- [Data extracts]
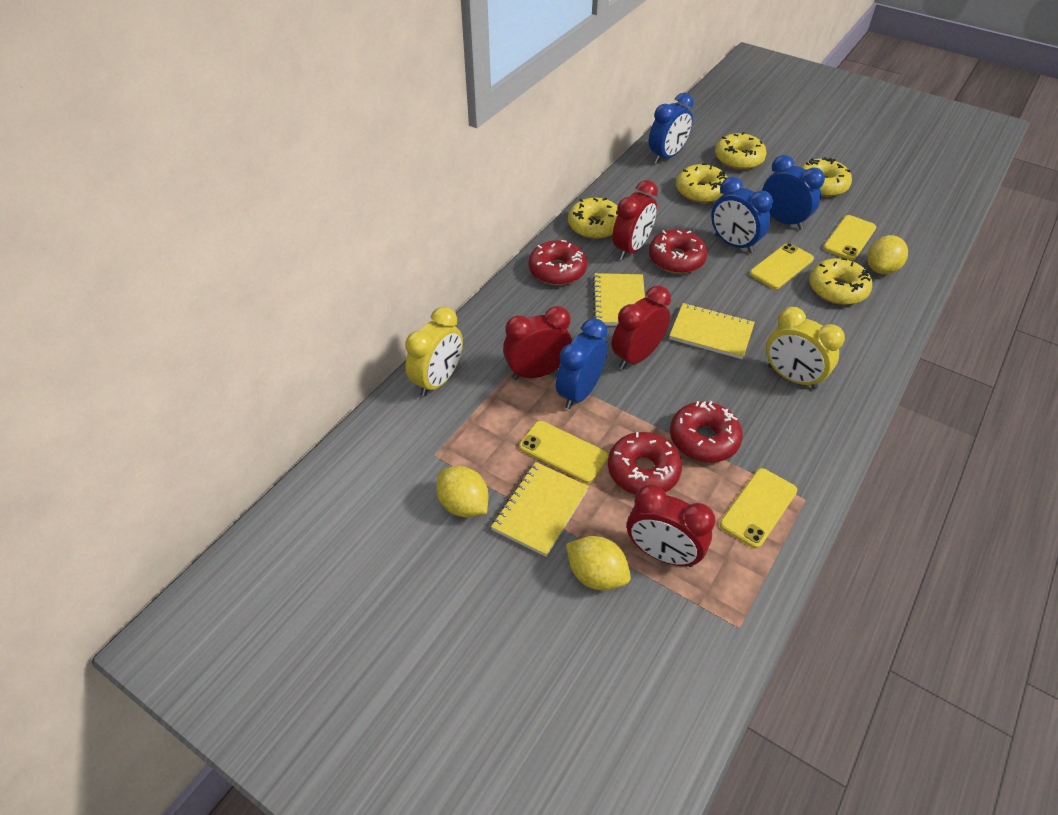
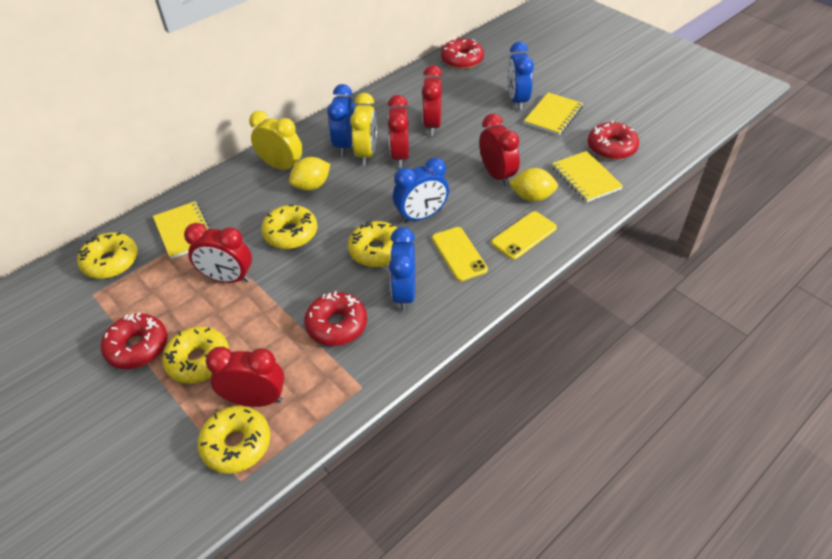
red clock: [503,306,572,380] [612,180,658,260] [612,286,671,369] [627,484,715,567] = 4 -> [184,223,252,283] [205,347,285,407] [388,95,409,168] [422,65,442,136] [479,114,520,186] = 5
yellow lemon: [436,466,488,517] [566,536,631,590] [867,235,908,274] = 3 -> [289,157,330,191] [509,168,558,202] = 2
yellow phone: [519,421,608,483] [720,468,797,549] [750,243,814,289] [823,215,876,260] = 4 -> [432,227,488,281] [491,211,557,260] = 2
==
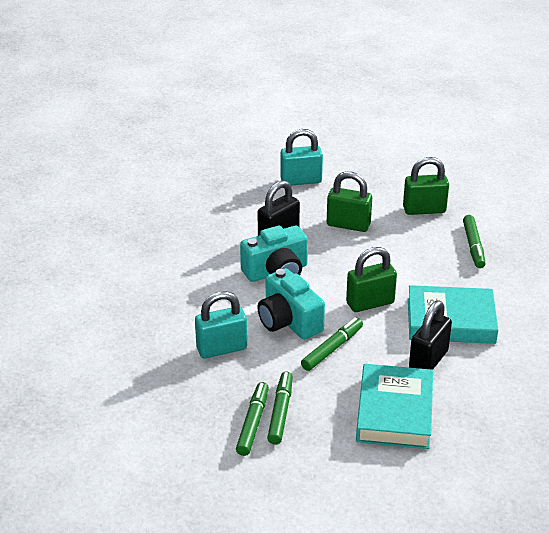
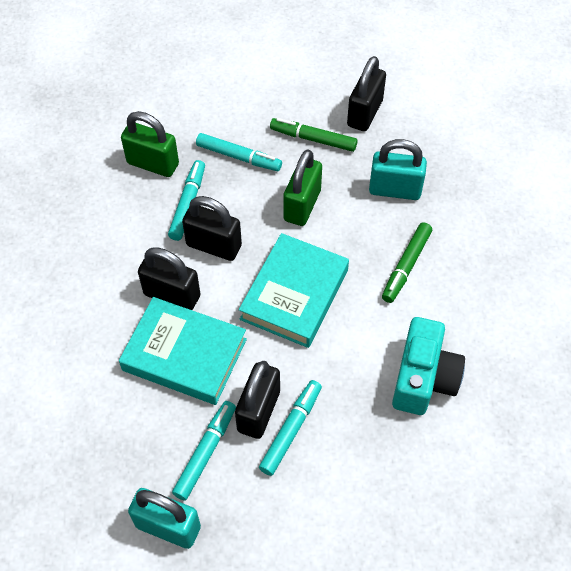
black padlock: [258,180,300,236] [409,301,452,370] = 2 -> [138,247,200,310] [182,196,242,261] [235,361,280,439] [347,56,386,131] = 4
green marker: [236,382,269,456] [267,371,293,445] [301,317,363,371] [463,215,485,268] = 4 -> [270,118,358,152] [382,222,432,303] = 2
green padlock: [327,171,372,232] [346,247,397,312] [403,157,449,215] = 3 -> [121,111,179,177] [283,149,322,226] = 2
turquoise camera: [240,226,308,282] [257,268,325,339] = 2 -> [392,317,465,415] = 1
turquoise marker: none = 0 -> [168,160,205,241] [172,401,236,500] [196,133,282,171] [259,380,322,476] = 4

- [Problem description] In the listing above, find the line with "red clock: [503,306,572,380]" and the line with "yellow lemon: [436,466,488,517]", then reproduce both and every line between them exactly.

- [Exercise answer]
red clock: [503,306,572,380] [612,180,658,260] [612,286,671,369] [627,484,715,567] = 4 -> [184,223,252,283] [205,347,285,407] [388,95,409,168] [422,65,442,136] [479,114,520,186] = 5
yellow lemon: [436,466,488,517] [566,536,631,590] [867,235,908,274] = 3 -> [289,157,330,191] [509,168,558,202] = 2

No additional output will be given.